(Object matching data)
··········

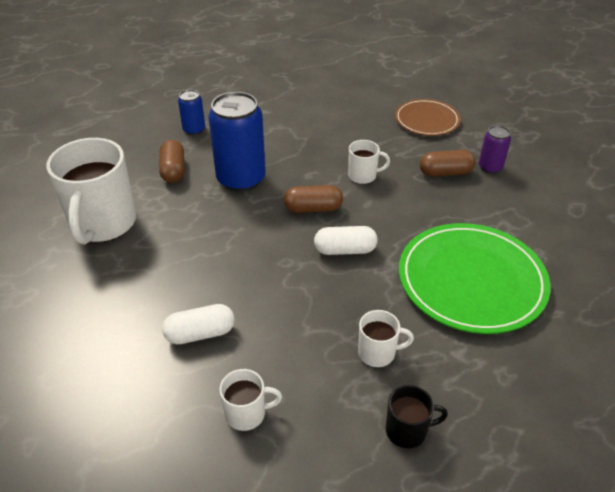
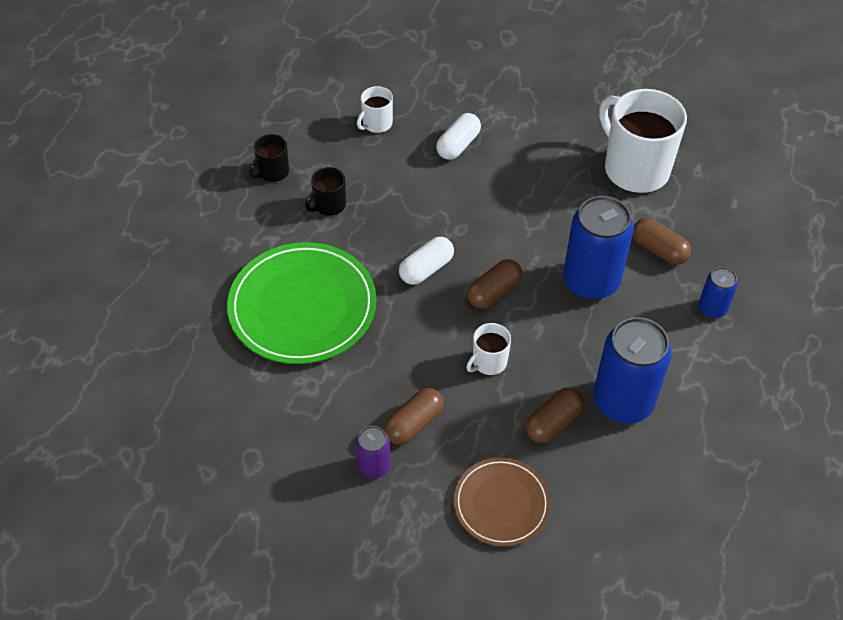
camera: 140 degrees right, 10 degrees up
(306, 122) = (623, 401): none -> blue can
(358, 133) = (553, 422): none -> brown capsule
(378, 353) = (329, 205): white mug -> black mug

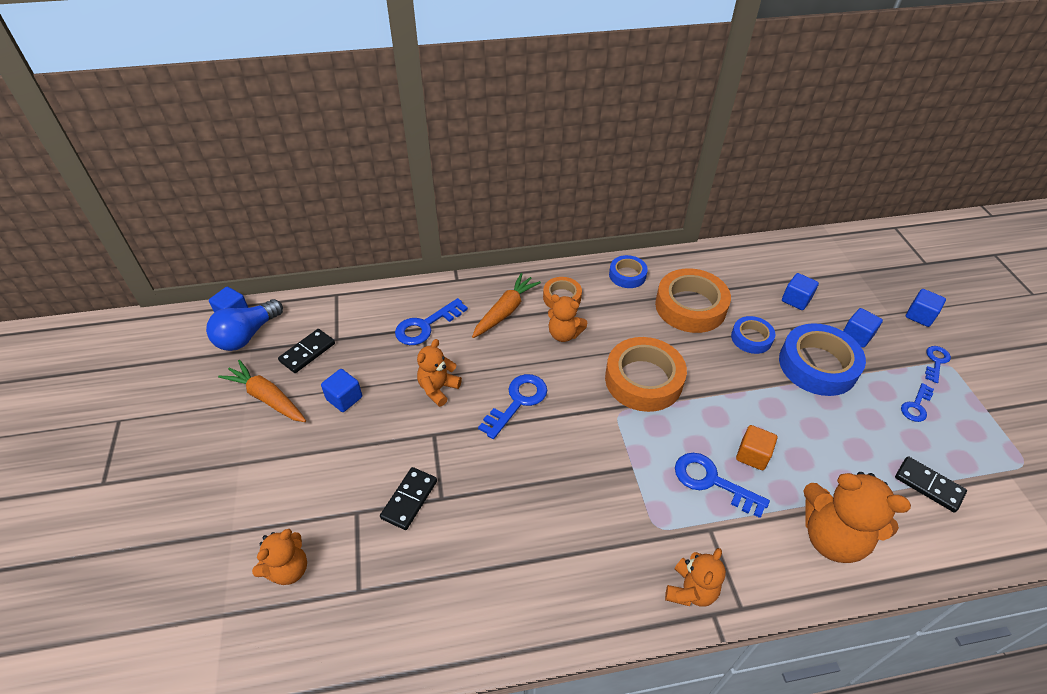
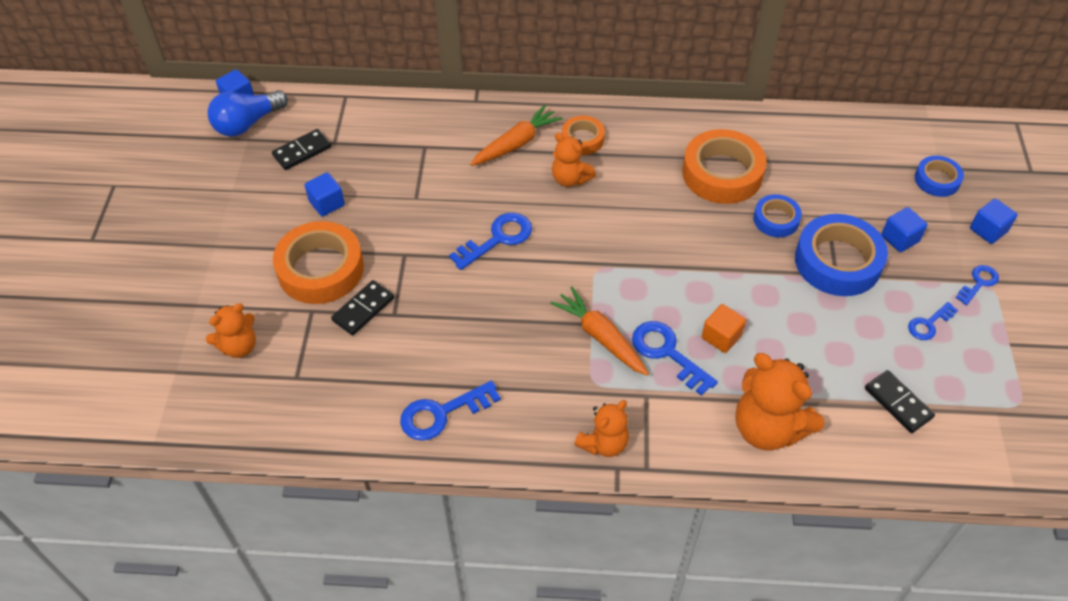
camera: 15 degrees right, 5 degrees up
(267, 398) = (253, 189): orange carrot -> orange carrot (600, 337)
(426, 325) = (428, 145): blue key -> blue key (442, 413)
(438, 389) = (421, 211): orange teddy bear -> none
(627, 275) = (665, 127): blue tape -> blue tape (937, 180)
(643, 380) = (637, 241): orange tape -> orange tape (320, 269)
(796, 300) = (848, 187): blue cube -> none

··········

**Exercise details**
Transcribe all records verbatim and omit each image.

**Solution to the problem**
camera: 140 degrees right, 10 degrees up
(306, 122) = (623, 401): none -> blue can
(358, 133) = (553, 422): none -> brown capsule
(378, 353) = (329, 205): white mug -> black mug

camera: 15 degrees right, 5 degrees up
(267, 398) = (253, 189): orange carrot -> orange carrot (600, 337)
(426, 325) = (428, 145): blue key -> blue key (442, 413)
(438, 389) = (421, 211): orange teddy bear -> none
(627, 275) = (665, 127): blue tape -> blue tape (937, 180)
(643, 380) = (637, 241): orange tape -> orange tape (320, 269)
(796, 300) = (848, 187): blue cube -> none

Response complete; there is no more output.